Your instructions: Write out exactly the lines from the one containing "C204: none -> 27pF (GND, XI)" through the last line of the records below, both included, and leave out any pictures.

Dataset excerpts:
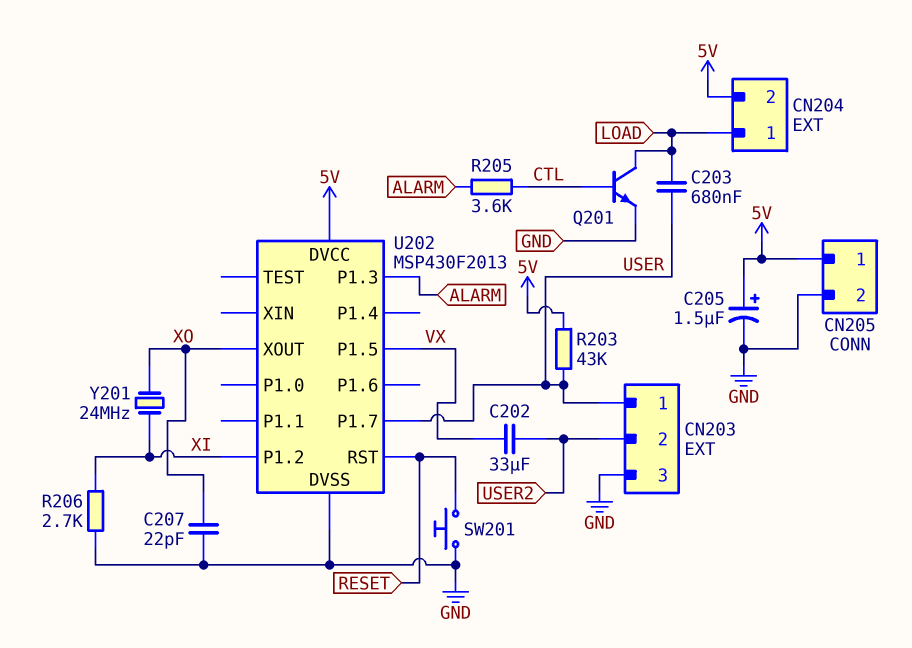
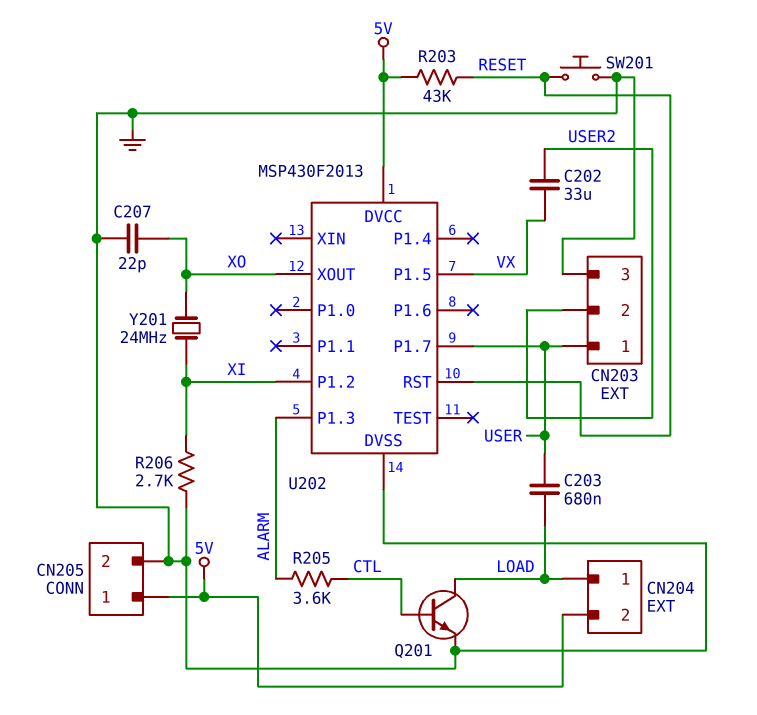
C205: 1.5uF (plus 5V, minus GND) -> none
R203: 43k (5V, USER) -> 43k (5V, RESET)

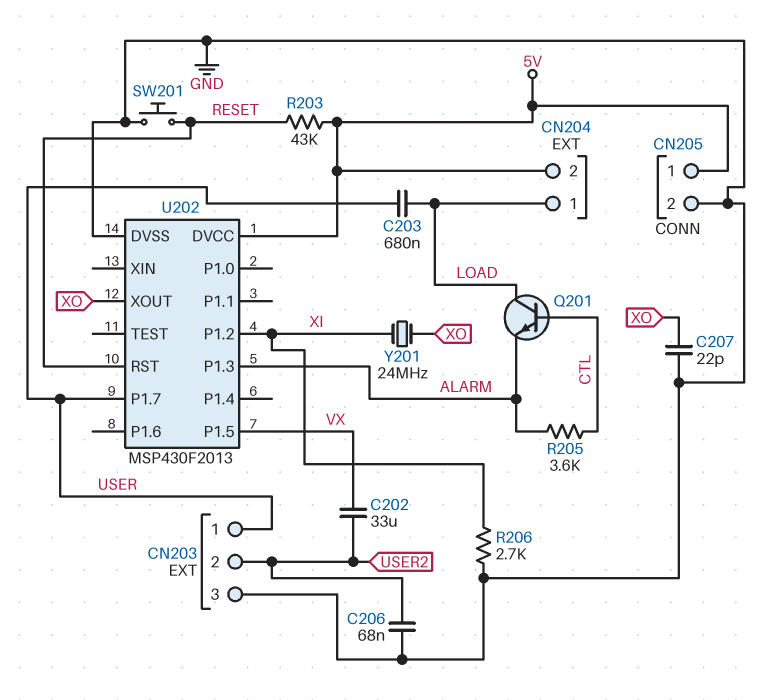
C206: none -> 68nF (GND, USER2)
Q201: NPN (B CTL, C LOAD, E GND) -> NPN (B CTL, C LOAD, E ALARM)

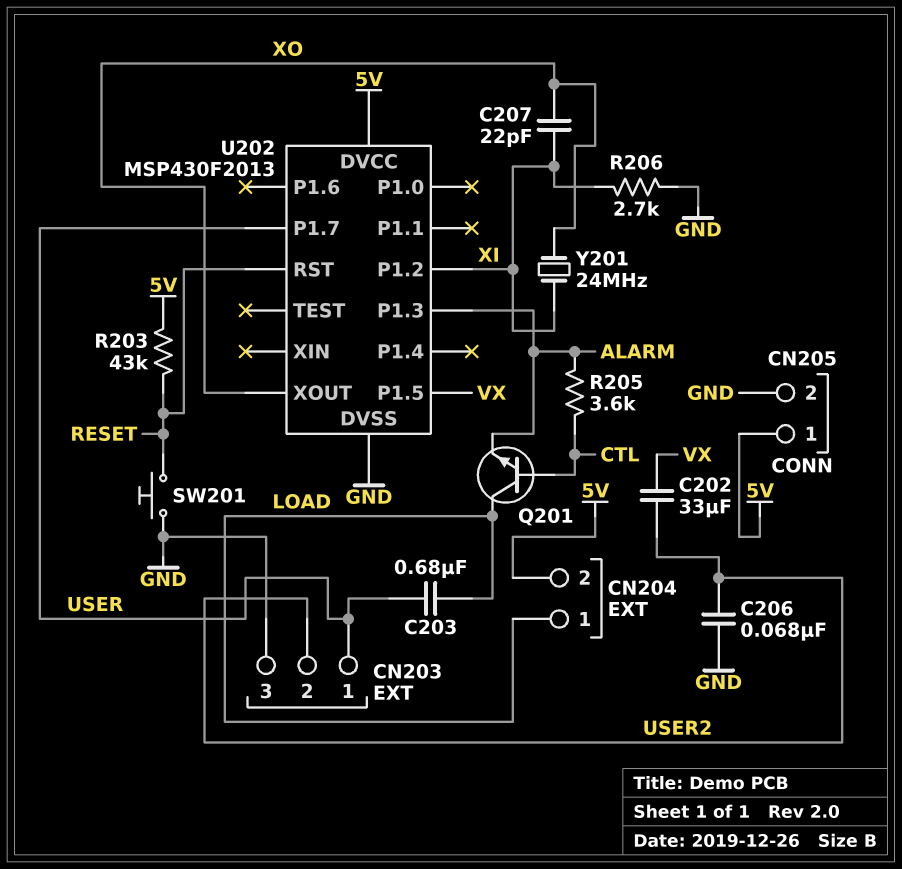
C207: 22pF (GND, XO) -> 22pF (XI, XO)

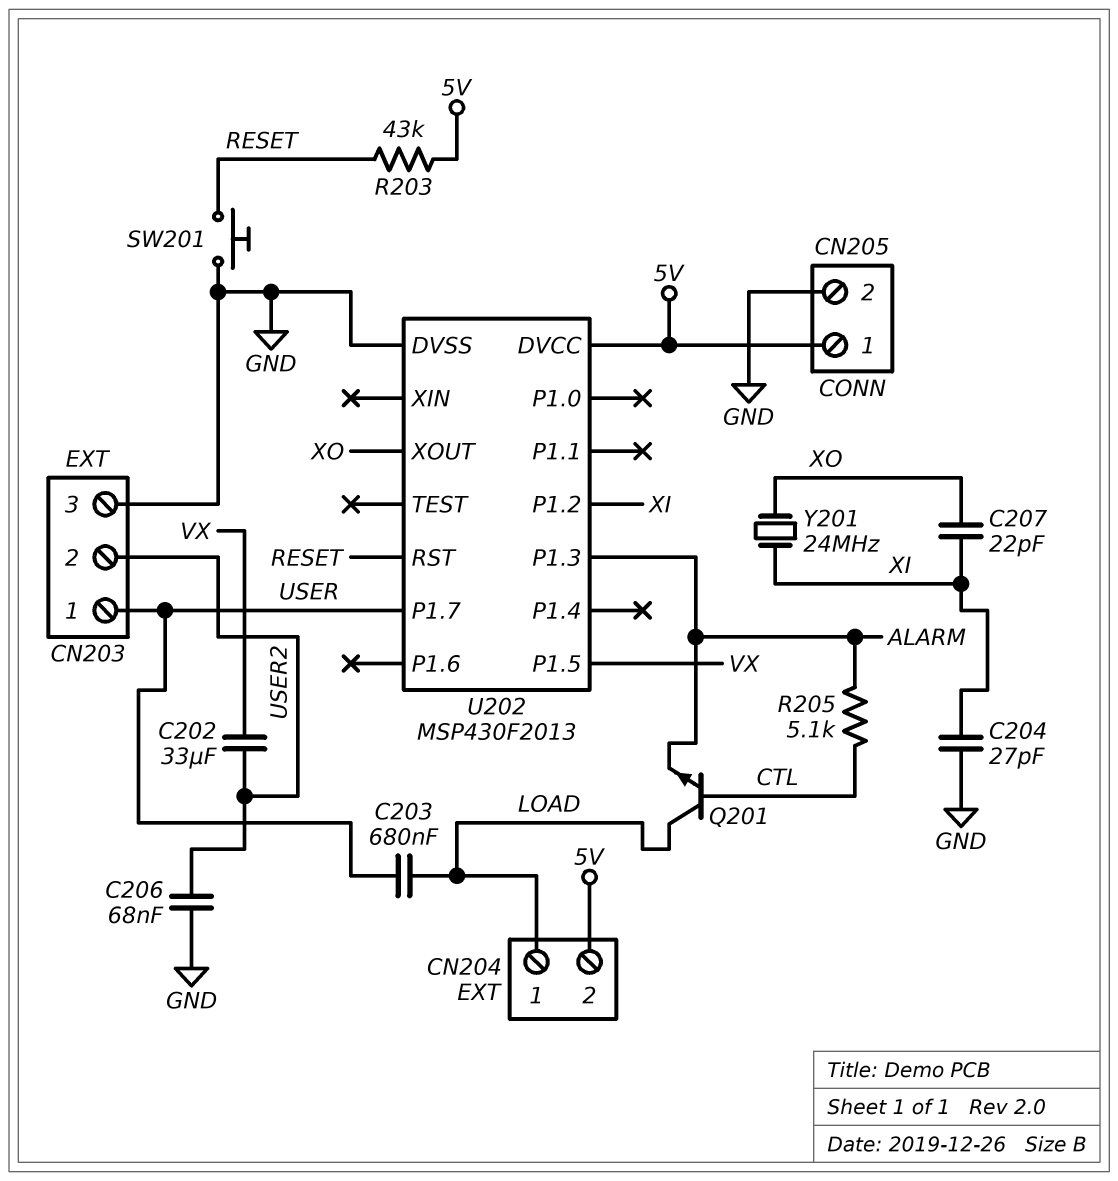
C204: none -> 27pF (GND, XI)
R205: 3.6k (ALARM, CTL) -> 5.1k (ALARM, CTL)
R206: 2.7k (GND, XI) -> none

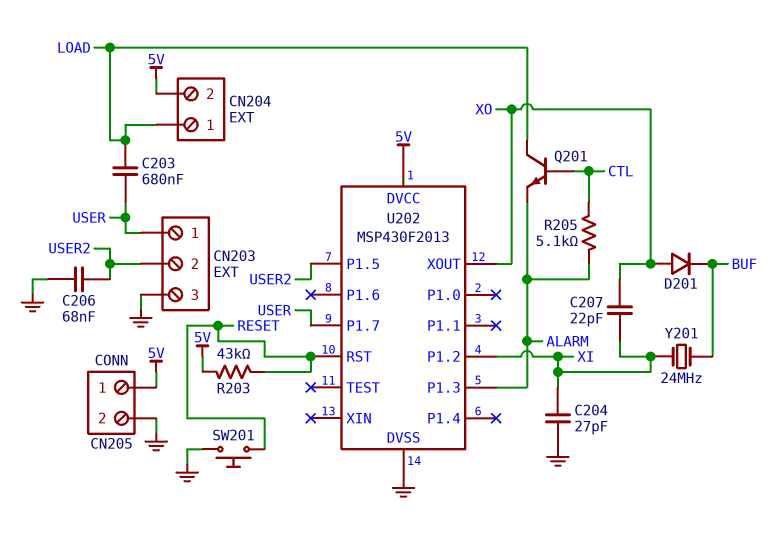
C202: 33uF (USER2, VX) -> none
D201: none -> diode (A XO, K BUF)
U202 pin P1.5: VX -> USER2
Y201: 24MHz (XI, XO) -> 24MHz (BUF, XI)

Task result:
C204: none -> 27pF (GND, XI)
R205: 3.6k (ALARM, CTL) -> 5.1k (ALARM, CTL)
R206: 2.7k (GND, XI) -> none

C202: 33uF (USER2, VX) -> none
D201: none -> diode (A XO, K BUF)
U202 pin P1.5: VX -> USER2
Y201: 24MHz (XI, XO) -> 24MHz (BUF, XI)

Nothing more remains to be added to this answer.